▶ **Given entries**:
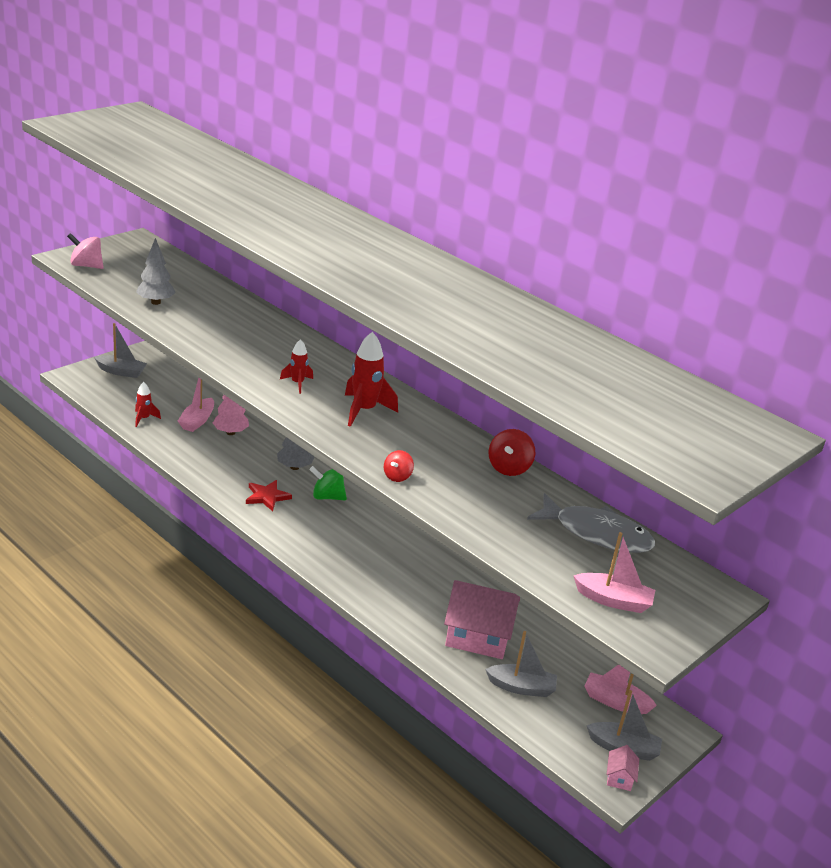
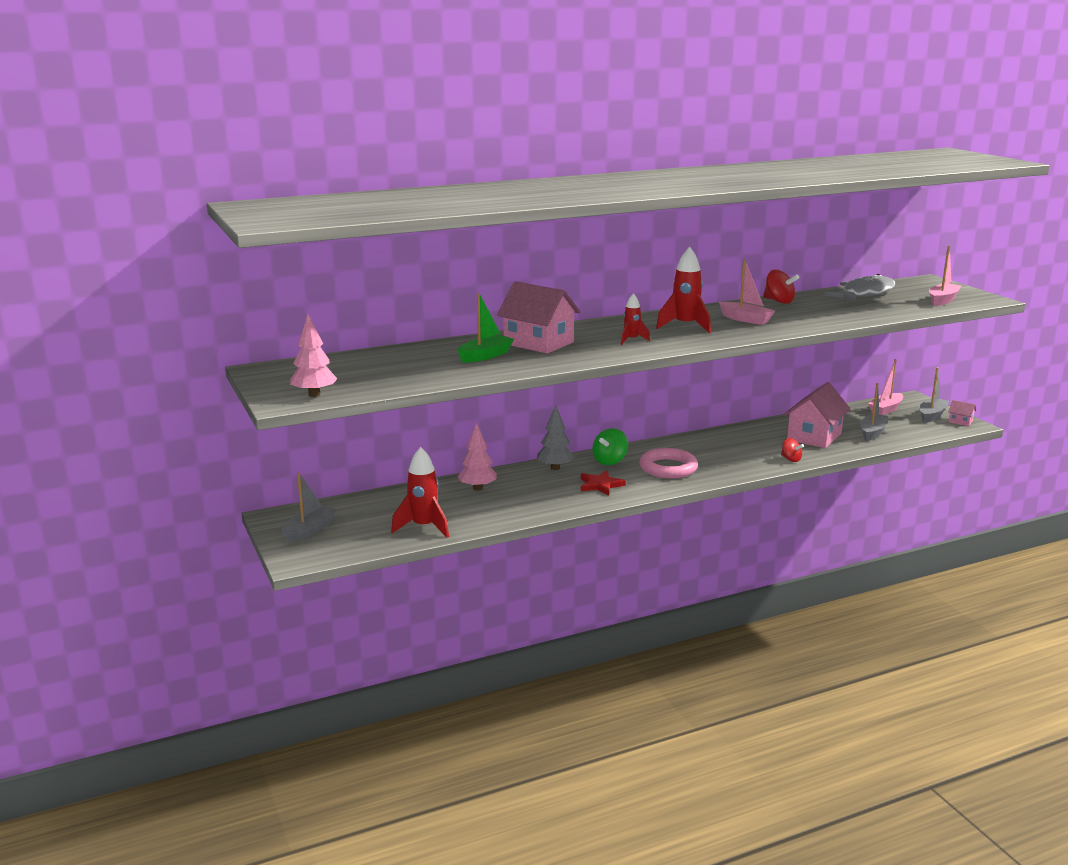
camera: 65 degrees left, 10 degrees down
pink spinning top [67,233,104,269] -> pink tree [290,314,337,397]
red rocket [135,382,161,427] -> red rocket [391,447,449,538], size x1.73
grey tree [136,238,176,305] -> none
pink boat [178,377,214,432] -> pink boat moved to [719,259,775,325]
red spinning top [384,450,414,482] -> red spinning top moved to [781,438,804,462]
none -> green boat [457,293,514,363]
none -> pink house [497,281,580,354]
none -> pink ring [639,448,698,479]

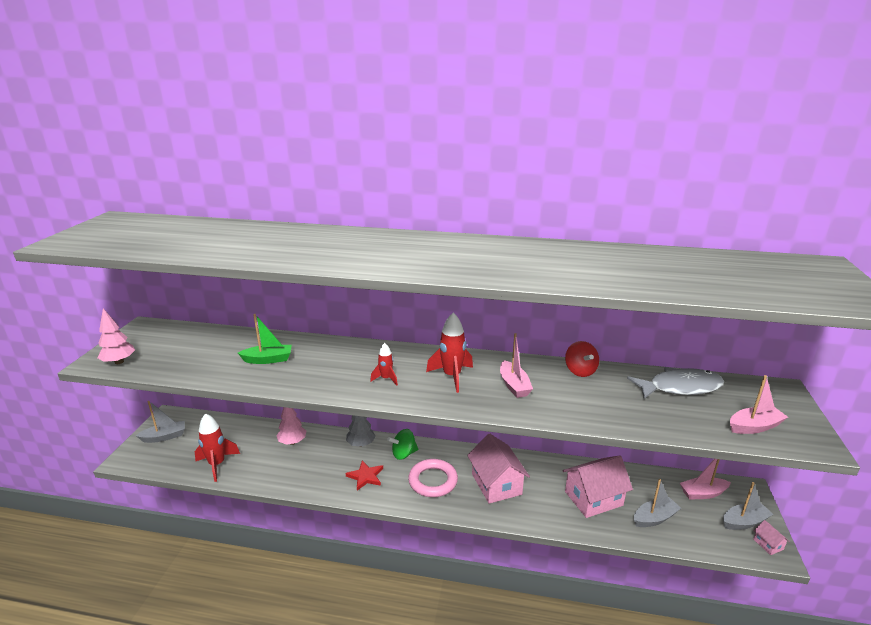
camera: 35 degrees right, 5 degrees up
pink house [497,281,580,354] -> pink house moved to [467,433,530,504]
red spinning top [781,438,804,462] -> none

▶ **Work task**: How many lines of the entries contain the word "degrees"? Only the number is wanted.

▶ **Completed task**: 2